§ What to produce
Begin at the line containing "U1 pin FB: n5 -> n4" and retype each line through the end of the records exactly. Include nothing else and no pictures.

§ Information given
§ §
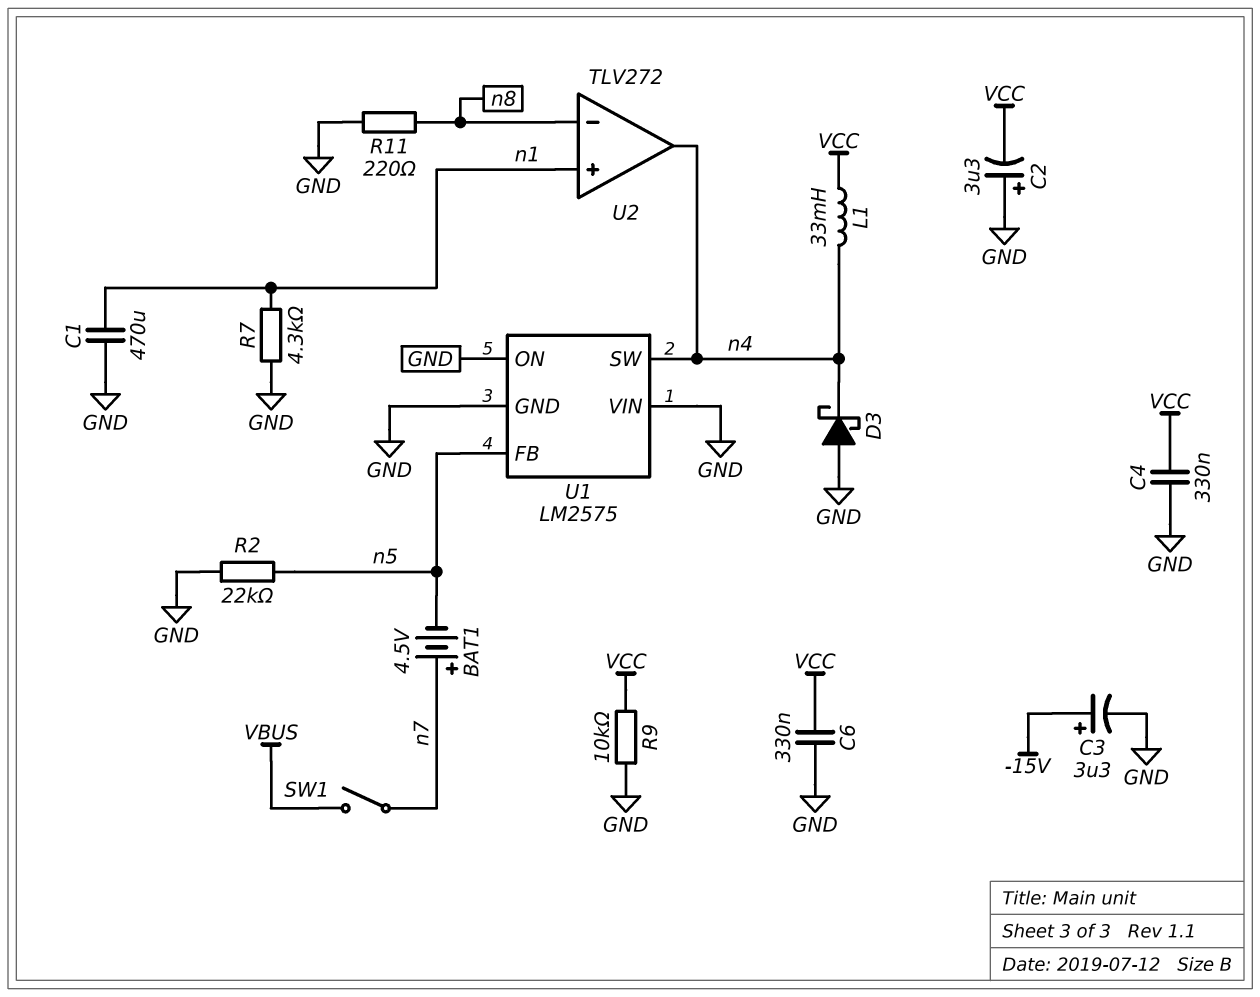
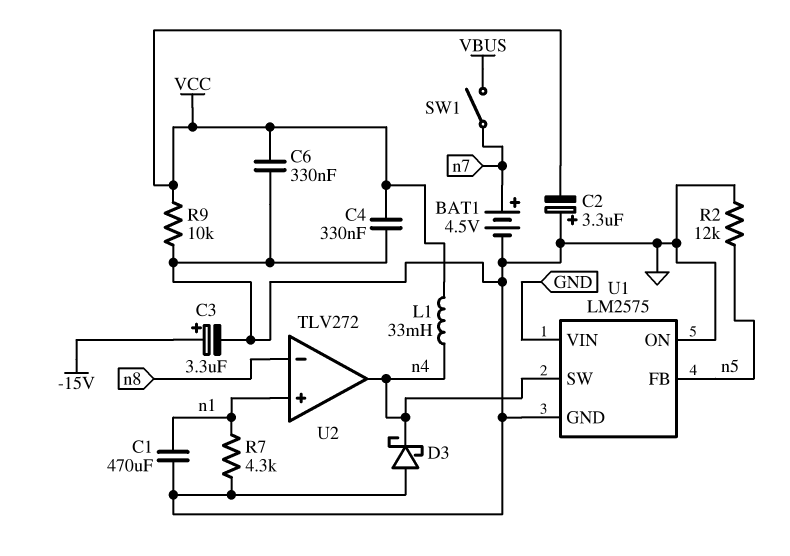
BAT1: 4.5V (plus n7, minus n5) -> 4.5V (plus n7, minus GND)
R2: 22k (GND, n5) -> 12k (GND, n5)
R11: 220 (GND, n8) -> none

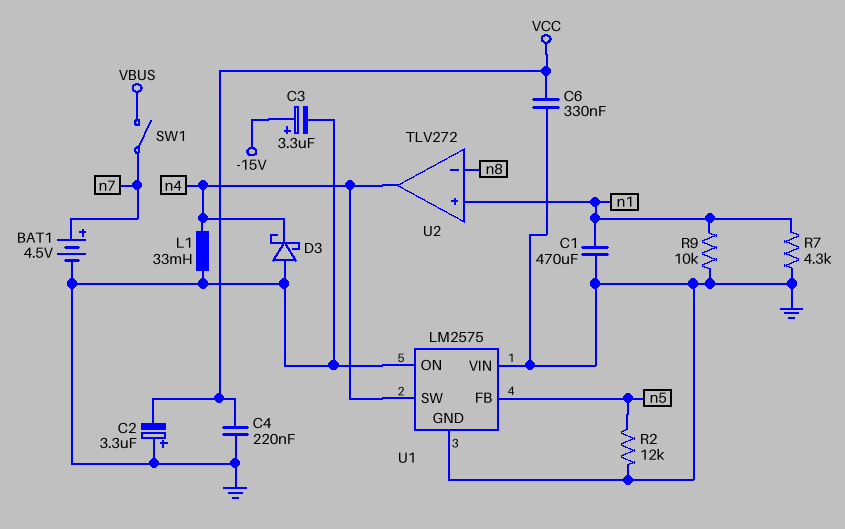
C4: 330nF (GND, VCC) -> 220nF (GND, VCC)
L1: 33mH (VCC, n4) -> 33mH (GND, n4)
R9: 10k (GND, VCC) -> 10k (GND, n1)

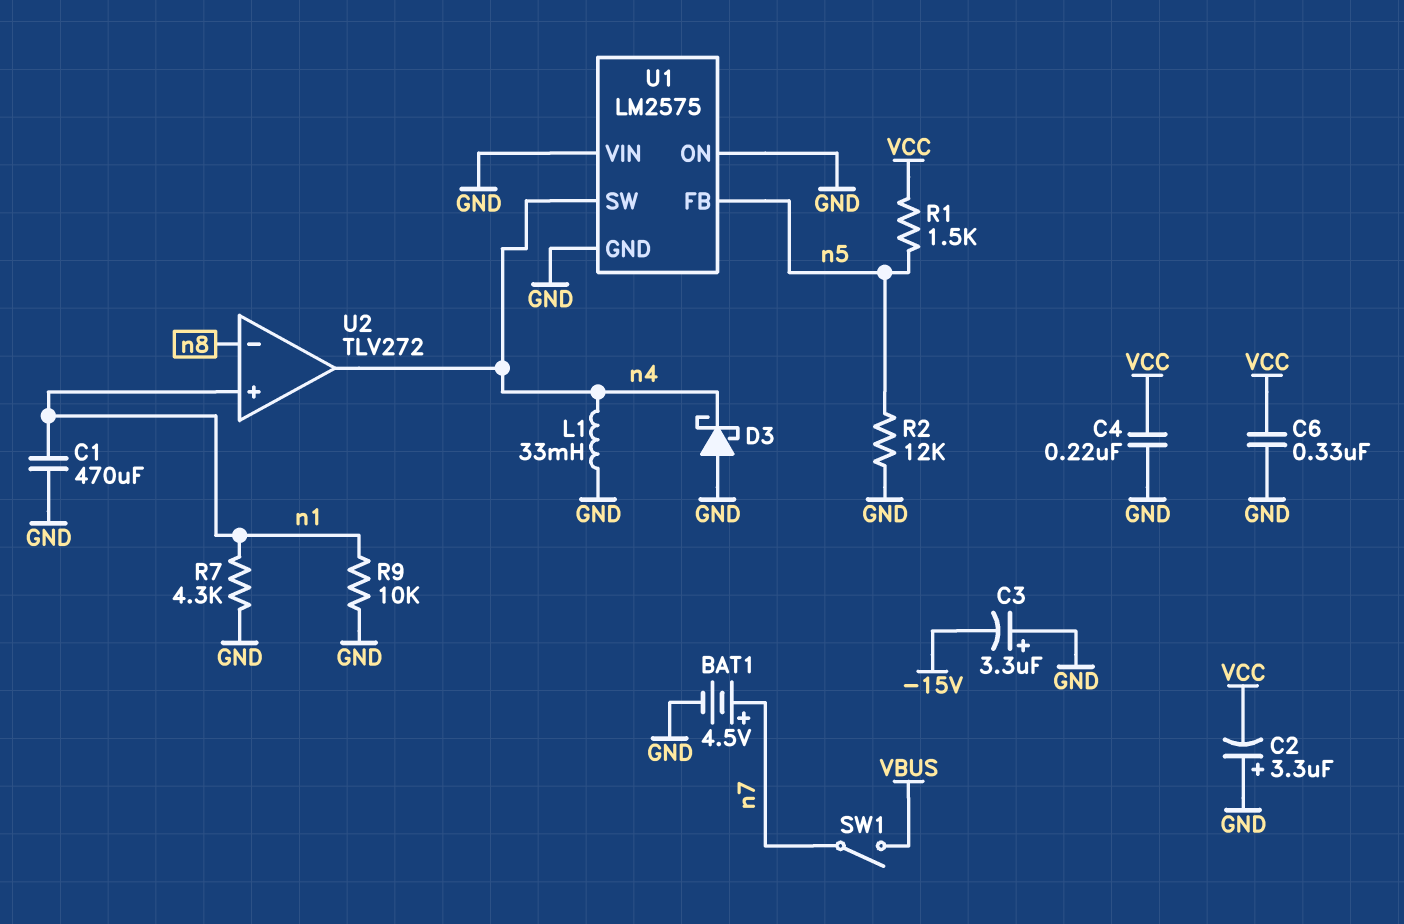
C3: 3.3uF (plus -15V, minus GND) -> 3.3uF (plus GND, minus -15V)
R1: none -> 1.5k (VCC, n5)

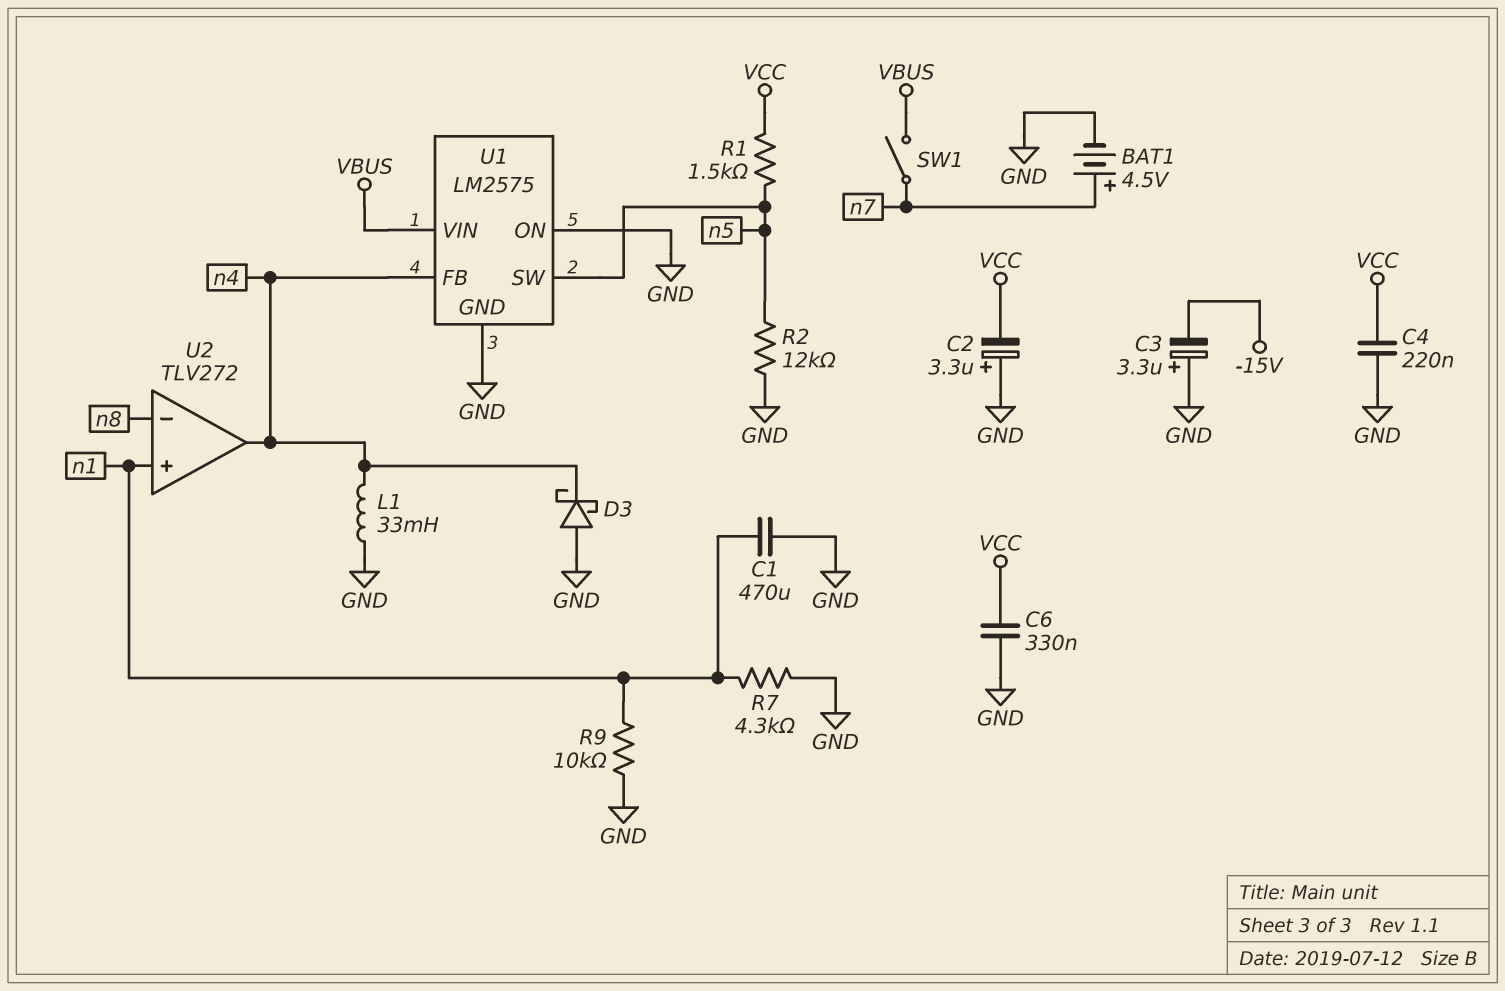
U1 pin FB: n5 -> n4
U1 pin SW: n4 -> n5
U1 pin VIN: GND -> VBUS

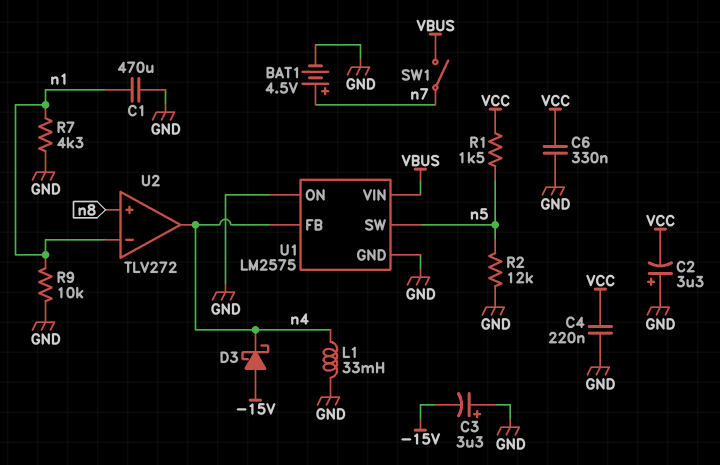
D3: schottky (A GND, K n4) -> schottky (A -15V, K n4)
U2 pin in+: n1 -> n8
U2 pin in-: n8 -> n1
§ §
§ Problem solution
U1 pin FB: n5 -> n4
U1 pin SW: n4 -> n5
U1 pin VIN: GND -> VBUS

D3: schottky (A GND, K n4) -> schottky (A -15V, K n4)
U2 pin in+: n1 -> n8
U2 pin in-: n8 -> n1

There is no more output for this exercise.